(Data entries)
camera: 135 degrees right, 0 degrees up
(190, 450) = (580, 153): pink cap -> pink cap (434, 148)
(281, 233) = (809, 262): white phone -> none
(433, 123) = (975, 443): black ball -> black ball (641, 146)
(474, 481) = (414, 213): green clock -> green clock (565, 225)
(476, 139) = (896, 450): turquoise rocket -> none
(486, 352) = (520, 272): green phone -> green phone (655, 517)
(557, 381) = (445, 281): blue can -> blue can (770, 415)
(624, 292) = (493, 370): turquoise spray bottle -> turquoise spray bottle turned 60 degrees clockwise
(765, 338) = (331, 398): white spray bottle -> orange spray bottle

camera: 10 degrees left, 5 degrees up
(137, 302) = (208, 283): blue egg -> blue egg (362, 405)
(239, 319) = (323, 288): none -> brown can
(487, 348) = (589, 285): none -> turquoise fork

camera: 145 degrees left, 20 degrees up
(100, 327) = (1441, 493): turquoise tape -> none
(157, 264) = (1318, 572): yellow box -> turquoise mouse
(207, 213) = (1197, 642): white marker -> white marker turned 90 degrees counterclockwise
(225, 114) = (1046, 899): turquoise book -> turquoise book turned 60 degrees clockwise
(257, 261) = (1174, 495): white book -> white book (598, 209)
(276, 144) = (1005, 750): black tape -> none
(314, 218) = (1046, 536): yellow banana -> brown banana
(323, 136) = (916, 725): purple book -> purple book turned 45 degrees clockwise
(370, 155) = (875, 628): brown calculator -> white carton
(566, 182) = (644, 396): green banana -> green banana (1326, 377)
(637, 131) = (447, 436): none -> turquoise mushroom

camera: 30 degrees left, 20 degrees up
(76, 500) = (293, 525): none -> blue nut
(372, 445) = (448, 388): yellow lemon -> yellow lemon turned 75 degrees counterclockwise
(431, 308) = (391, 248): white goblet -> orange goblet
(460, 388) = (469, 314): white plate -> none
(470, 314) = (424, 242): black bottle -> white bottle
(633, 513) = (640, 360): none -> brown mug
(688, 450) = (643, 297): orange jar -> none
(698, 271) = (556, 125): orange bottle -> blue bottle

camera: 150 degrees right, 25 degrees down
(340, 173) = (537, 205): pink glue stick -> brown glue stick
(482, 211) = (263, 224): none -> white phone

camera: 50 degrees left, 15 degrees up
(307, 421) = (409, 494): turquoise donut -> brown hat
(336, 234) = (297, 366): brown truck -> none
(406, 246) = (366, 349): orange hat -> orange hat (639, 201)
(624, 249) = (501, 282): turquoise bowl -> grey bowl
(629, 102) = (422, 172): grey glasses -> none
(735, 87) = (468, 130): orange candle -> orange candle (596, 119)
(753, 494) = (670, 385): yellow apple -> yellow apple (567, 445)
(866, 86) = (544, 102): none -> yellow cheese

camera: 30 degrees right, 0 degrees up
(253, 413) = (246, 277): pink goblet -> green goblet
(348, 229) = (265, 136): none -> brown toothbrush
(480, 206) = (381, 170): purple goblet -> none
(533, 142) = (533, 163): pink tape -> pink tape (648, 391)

* Prompt *
Transcribe, exactly and without additions, the lines of the records above, beginning with the line that contains "(137, 302) = (208, 283): blue" and ending with the line that contains "(225, 114) = (1046, 899): turquoise", both included.

* Answer to this task *
(137, 302) = (208, 283): blue egg -> blue egg (362, 405)
(239, 319) = (323, 288): none -> brown can
(487, 348) = (589, 285): none -> turquoise fork

camera: 145 degrees left, 20 degrees up
(100, 327) = (1441, 493): turquoise tape -> none
(157, 264) = (1318, 572): yellow box -> turquoise mouse
(207, 213) = (1197, 642): white marker -> white marker turned 90 degrees counterclockwise
(225, 114) = (1046, 899): turquoise book -> turquoise book turned 60 degrees clockwise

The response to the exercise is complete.